----- Input data

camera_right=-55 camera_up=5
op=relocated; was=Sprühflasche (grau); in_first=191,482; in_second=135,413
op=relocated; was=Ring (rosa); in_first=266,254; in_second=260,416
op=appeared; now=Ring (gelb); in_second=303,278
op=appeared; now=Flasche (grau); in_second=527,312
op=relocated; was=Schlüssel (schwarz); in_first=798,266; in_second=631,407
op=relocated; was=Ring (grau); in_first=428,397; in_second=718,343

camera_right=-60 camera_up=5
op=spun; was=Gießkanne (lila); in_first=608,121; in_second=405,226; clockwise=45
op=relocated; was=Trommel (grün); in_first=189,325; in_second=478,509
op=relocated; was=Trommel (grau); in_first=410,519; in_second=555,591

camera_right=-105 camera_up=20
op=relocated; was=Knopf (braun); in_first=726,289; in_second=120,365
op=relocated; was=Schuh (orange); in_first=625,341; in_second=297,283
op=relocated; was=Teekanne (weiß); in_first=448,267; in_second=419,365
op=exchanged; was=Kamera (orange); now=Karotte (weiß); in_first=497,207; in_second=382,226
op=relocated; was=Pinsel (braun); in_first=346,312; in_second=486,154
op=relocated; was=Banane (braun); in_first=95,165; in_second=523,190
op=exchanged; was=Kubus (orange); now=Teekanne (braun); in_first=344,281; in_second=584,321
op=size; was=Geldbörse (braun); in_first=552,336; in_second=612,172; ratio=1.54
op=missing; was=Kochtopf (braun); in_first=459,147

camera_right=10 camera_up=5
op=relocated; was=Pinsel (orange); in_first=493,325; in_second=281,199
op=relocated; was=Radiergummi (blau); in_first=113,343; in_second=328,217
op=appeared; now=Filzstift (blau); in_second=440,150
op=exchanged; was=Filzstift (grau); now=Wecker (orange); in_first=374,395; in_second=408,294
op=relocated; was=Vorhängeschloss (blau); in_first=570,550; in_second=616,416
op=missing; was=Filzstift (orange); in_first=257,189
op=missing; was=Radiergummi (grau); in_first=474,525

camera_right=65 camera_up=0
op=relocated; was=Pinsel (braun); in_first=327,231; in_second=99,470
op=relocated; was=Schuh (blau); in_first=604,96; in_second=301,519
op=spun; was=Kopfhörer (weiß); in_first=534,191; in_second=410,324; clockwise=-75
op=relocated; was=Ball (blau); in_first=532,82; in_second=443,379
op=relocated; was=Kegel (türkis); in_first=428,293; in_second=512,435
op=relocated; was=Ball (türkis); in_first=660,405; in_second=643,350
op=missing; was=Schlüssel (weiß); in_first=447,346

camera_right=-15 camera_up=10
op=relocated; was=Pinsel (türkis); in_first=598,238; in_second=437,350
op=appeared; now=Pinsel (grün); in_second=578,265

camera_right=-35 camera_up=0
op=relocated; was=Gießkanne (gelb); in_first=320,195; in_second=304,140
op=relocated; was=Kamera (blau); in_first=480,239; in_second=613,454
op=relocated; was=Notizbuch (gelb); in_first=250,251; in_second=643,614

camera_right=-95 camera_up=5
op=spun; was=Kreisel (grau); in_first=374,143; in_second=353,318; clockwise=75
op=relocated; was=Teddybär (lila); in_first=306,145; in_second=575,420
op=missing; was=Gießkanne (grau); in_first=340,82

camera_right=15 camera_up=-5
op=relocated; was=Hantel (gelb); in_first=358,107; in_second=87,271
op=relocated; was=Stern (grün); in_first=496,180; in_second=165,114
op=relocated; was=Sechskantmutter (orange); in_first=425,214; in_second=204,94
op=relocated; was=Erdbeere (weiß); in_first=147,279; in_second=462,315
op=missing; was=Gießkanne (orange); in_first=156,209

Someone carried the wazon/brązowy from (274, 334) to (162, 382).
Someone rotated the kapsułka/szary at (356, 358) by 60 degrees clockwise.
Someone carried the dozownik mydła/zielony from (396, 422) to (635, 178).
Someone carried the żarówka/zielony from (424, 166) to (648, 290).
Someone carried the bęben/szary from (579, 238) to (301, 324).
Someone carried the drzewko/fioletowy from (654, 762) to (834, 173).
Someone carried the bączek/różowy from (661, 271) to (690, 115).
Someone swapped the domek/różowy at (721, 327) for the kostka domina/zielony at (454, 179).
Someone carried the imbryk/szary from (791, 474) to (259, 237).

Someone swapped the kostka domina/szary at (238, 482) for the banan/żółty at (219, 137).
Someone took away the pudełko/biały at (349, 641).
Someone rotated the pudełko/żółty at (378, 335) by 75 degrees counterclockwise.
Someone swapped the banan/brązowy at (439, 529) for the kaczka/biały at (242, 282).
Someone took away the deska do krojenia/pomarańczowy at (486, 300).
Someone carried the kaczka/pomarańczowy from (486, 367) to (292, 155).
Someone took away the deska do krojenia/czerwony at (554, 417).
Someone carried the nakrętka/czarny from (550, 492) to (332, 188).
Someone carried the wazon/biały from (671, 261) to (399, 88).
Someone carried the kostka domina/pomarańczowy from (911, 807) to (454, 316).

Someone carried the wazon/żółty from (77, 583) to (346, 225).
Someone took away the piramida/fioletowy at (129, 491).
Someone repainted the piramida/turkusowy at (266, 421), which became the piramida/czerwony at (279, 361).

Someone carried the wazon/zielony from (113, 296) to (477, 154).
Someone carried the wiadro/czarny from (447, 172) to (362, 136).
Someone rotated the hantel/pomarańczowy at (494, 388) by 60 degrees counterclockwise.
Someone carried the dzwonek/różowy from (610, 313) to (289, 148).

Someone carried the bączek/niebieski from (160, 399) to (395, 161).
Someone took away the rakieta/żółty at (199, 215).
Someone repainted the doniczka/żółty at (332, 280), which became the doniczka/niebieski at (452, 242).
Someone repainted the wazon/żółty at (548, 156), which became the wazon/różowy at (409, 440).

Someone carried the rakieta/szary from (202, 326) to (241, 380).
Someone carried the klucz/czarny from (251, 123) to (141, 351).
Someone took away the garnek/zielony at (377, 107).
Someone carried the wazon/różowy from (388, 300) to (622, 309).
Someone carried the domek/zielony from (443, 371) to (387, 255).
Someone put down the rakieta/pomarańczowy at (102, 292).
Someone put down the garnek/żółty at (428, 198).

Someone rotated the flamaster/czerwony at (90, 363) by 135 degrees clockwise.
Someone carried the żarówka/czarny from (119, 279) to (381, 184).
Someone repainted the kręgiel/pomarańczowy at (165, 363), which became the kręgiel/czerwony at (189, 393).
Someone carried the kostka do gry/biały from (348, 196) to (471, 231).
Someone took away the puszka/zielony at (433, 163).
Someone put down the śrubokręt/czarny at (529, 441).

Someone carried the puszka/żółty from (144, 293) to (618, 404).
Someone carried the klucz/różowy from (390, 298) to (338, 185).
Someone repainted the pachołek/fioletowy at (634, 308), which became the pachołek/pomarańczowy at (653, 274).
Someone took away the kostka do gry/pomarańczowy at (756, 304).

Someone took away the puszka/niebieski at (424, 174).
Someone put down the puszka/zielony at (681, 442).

----------

Aim of the exercise:
Take exactly the lines from the one containing "Someone carried the żarówka/zielony" through the one containing "Someone swapped the domek/różowy" in the data above, and output them with nothing added.

Solution below:
Someone carried the żarówka/zielony from (424, 166) to (648, 290).
Someone carried the bęben/szary from (579, 238) to (301, 324).
Someone carried the drzewko/fioletowy from (654, 762) to (834, 173).
Someone carried the bączek/różowy from (661, 271) to (690, 115).
Someone swapped the domek/różowy at (721, 327) for the kostka domina/zielony at (454, 179).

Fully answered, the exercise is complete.